[A block of data]
--------

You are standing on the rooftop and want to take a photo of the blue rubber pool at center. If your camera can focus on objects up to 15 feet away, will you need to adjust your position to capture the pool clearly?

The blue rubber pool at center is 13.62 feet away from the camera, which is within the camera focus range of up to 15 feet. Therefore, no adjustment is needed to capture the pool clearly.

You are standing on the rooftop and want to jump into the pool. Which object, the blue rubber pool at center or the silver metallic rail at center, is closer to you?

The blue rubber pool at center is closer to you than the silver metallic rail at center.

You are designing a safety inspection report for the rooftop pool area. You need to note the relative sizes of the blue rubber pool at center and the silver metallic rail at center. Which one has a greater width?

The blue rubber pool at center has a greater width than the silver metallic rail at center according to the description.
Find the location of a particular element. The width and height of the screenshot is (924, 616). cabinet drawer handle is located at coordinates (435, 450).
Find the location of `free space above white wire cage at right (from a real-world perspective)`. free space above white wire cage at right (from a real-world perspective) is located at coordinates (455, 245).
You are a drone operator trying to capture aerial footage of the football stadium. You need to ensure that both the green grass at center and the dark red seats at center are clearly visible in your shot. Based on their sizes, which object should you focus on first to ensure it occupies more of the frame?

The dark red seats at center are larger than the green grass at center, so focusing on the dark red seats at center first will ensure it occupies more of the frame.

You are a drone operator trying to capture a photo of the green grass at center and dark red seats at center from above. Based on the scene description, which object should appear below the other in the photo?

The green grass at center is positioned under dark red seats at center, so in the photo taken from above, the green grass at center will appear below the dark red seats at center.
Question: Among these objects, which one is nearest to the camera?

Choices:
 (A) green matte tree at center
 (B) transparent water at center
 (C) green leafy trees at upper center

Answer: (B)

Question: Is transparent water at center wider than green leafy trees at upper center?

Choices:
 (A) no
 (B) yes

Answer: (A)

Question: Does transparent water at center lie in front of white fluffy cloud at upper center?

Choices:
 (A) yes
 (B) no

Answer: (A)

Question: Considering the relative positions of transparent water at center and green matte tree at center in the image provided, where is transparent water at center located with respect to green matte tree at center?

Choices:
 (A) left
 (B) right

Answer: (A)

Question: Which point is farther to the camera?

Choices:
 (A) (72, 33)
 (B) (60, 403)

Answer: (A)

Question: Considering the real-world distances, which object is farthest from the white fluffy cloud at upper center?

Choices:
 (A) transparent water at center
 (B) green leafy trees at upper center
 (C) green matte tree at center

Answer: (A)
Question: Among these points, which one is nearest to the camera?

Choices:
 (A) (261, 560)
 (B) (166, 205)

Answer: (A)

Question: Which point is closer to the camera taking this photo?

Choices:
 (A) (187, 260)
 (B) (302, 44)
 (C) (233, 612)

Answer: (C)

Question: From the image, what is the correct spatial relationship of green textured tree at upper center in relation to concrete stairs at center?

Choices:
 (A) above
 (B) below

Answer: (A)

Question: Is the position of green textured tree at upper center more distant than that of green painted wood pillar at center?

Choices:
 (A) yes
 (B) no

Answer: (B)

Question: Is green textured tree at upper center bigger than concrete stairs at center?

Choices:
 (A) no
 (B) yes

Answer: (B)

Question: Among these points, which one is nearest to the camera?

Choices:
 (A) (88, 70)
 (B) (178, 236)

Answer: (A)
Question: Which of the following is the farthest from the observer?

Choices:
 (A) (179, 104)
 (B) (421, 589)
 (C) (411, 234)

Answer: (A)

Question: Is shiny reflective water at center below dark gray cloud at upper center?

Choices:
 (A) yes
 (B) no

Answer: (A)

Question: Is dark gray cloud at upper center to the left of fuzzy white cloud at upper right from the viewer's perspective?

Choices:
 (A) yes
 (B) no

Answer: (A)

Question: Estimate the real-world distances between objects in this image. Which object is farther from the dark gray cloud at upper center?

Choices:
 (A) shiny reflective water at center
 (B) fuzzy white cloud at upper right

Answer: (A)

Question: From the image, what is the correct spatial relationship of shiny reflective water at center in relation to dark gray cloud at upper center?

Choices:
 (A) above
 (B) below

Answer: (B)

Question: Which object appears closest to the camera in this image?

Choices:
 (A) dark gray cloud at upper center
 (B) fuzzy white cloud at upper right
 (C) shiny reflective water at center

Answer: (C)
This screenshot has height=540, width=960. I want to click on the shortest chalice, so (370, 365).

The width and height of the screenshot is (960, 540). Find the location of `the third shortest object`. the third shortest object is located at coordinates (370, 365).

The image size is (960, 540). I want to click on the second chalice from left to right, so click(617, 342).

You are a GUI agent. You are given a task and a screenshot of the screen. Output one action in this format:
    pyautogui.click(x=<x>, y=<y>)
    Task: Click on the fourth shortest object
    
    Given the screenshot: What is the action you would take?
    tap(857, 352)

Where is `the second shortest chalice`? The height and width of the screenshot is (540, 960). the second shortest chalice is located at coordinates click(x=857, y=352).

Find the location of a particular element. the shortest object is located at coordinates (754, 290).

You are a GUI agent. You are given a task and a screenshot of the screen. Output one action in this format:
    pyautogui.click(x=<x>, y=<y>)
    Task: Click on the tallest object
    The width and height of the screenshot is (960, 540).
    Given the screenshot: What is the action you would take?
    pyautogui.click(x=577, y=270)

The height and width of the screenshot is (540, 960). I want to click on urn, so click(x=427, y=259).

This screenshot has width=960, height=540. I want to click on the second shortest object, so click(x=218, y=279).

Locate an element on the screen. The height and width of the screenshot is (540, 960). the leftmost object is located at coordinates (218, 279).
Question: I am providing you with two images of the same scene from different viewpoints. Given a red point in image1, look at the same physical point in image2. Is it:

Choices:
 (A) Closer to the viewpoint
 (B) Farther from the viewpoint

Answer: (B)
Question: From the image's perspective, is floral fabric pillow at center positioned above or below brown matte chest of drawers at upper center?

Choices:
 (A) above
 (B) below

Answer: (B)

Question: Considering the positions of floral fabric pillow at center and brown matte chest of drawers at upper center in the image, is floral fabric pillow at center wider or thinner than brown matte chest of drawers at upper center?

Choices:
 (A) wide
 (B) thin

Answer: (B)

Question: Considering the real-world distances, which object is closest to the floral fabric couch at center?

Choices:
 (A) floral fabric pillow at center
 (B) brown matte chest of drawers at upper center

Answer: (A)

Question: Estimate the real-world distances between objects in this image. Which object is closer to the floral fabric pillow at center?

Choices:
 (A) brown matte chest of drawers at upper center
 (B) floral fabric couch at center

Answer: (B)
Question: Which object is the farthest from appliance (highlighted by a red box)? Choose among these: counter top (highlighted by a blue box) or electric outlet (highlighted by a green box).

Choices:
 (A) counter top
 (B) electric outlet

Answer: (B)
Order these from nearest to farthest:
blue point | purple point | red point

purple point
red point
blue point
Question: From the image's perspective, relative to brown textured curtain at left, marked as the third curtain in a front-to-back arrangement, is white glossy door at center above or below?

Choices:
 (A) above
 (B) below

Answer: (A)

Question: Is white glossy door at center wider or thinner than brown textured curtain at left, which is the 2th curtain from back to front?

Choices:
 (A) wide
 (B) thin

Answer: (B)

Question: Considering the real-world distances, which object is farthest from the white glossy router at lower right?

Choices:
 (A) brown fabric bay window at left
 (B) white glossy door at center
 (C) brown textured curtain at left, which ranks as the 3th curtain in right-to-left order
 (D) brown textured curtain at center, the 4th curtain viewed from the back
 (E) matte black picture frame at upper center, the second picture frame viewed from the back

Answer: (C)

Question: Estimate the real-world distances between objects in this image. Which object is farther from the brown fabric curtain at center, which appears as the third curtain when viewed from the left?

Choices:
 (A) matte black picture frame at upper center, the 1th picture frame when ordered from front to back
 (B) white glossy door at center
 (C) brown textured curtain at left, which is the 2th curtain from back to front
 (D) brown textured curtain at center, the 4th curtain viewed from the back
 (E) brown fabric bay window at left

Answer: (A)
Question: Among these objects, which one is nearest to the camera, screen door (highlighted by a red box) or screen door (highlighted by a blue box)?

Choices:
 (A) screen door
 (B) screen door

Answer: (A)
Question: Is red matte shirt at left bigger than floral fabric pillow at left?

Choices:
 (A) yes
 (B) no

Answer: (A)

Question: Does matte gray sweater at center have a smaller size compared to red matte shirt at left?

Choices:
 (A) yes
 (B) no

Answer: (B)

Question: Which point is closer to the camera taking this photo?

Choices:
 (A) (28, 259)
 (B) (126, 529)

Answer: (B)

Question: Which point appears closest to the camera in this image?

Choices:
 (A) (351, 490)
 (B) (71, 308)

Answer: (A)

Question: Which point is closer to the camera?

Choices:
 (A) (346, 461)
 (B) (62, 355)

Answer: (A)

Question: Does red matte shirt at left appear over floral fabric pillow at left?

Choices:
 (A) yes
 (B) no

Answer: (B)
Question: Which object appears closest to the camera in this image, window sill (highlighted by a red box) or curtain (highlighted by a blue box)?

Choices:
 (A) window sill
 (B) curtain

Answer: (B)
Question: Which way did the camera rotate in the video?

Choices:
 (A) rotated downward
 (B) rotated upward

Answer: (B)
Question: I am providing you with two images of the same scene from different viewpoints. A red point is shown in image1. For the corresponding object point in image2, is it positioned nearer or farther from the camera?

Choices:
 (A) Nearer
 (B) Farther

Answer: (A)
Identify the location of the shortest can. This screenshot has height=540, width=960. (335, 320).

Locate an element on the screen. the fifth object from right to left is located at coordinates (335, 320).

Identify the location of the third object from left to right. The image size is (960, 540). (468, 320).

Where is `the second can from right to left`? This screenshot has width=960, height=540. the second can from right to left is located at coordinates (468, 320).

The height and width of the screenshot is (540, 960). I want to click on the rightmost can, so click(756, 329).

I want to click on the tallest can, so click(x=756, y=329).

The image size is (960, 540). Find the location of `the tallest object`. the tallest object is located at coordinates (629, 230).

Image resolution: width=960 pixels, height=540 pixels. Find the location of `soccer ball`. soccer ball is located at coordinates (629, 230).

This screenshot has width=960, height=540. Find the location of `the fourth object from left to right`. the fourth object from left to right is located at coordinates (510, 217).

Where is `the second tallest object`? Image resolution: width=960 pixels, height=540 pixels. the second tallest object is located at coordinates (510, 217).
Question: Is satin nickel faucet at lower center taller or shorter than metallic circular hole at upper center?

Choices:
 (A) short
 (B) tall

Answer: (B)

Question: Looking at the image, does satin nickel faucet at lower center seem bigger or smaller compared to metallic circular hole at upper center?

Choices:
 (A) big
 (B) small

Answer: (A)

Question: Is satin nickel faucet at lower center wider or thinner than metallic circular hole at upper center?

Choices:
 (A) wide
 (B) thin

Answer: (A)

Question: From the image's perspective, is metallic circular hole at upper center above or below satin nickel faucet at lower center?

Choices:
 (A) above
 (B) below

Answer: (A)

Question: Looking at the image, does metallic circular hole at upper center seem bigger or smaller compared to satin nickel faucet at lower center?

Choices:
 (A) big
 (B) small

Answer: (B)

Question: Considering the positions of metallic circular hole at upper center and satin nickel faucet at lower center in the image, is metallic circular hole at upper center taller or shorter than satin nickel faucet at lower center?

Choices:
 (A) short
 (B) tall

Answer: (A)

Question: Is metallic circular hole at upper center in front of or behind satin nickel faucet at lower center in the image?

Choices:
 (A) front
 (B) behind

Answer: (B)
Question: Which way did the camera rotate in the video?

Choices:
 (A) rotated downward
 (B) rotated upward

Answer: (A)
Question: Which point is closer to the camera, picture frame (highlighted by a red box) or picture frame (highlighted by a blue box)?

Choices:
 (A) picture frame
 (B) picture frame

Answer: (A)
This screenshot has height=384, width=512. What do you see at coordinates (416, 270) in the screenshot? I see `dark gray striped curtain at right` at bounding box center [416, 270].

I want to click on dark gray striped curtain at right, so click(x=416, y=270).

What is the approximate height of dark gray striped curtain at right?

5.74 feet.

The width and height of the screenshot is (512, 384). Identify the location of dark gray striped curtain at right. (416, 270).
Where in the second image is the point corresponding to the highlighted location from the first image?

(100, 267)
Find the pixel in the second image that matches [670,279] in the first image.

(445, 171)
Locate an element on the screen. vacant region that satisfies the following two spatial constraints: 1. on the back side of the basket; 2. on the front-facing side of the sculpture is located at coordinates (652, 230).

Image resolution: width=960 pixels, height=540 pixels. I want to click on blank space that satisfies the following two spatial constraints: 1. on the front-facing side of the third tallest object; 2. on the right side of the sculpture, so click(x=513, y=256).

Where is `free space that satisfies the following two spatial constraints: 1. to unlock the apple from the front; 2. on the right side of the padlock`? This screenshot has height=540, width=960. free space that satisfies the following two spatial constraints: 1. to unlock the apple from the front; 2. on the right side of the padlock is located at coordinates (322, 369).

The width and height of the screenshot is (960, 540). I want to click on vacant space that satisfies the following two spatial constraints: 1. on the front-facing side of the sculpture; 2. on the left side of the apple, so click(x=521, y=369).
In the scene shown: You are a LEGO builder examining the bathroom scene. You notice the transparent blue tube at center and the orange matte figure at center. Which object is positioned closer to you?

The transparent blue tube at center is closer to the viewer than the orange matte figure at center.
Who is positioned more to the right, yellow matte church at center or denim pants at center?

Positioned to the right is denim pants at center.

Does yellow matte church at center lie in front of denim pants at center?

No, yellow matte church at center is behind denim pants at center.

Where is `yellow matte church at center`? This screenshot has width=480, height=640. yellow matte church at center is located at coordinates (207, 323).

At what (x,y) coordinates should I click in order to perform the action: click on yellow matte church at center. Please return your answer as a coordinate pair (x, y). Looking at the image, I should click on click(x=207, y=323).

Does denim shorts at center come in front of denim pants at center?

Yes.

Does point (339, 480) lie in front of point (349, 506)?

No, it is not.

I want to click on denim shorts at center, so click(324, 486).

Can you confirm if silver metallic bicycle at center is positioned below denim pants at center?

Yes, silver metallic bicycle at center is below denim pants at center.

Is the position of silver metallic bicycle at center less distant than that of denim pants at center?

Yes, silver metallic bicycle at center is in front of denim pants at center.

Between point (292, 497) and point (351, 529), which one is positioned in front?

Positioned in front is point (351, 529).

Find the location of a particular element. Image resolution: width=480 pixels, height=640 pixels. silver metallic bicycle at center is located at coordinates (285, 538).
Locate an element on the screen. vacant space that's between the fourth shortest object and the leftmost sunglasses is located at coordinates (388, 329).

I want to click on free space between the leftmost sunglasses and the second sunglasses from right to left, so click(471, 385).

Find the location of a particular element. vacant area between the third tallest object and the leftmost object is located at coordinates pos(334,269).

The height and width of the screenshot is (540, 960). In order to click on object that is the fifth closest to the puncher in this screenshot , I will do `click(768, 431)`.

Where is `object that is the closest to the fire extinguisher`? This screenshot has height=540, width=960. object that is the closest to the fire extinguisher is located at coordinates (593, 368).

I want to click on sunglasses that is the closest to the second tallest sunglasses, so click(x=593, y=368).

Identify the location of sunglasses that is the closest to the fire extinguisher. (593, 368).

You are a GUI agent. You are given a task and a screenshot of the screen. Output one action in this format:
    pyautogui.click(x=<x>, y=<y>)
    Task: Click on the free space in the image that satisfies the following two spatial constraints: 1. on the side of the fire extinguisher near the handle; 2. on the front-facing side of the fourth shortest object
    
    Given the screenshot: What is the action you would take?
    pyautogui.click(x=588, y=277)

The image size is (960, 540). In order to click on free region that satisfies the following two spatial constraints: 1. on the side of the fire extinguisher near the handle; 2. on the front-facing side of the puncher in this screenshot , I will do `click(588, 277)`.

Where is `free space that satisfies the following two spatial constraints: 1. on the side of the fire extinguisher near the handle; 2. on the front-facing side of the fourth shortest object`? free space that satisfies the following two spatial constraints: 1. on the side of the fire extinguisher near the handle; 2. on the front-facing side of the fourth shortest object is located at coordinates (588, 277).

--------

GIVEN TASK:
Report every line of the listing above that contains the string "Based", copying each line in full.

COMPLETE OUTPUT:
You are a drone operator trying to capture aerial footage of the football stadium. You need to ensure that both the green grass at center and the dark red seats at center are clearly visible in your shot. Based on their sizes, which object should you focus on first to ensure it occupies more of the frame?
You are a drone operator trying to capture a photo of the green grass at center and dark red seats at center from above. Based on the scene description, which object should appear below the other in the photo?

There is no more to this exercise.